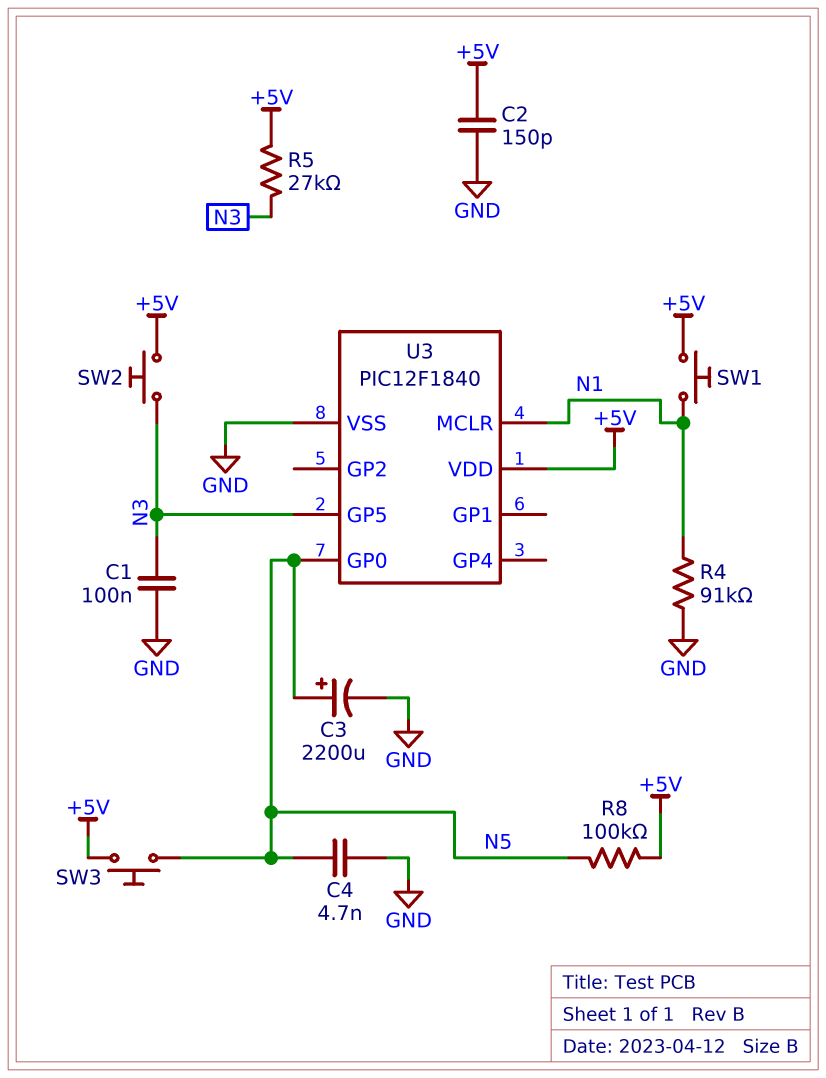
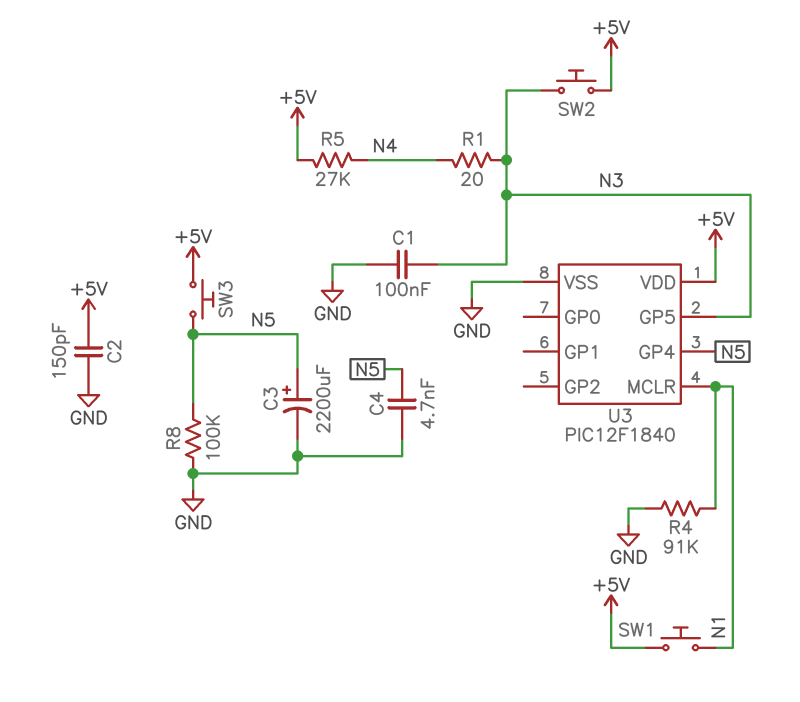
R1: none -> 20 (N3, N4)
R5: 27k (+5V, N3) -> 27k (+5V, N4)
R8: 100k (+5V, N5) -> 100k (GND, N5)
U3 pin GP0: N5 -> none
U3 pin GP4: none -> N5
□ □ □ □
Problem statement: Would you please return every line in the listing where "none" shows up?

Worked solution:
R1: none -> 20 (N3, N4)
U3 pin GP0: N5 -> none
U3 pin GP4: none -> N5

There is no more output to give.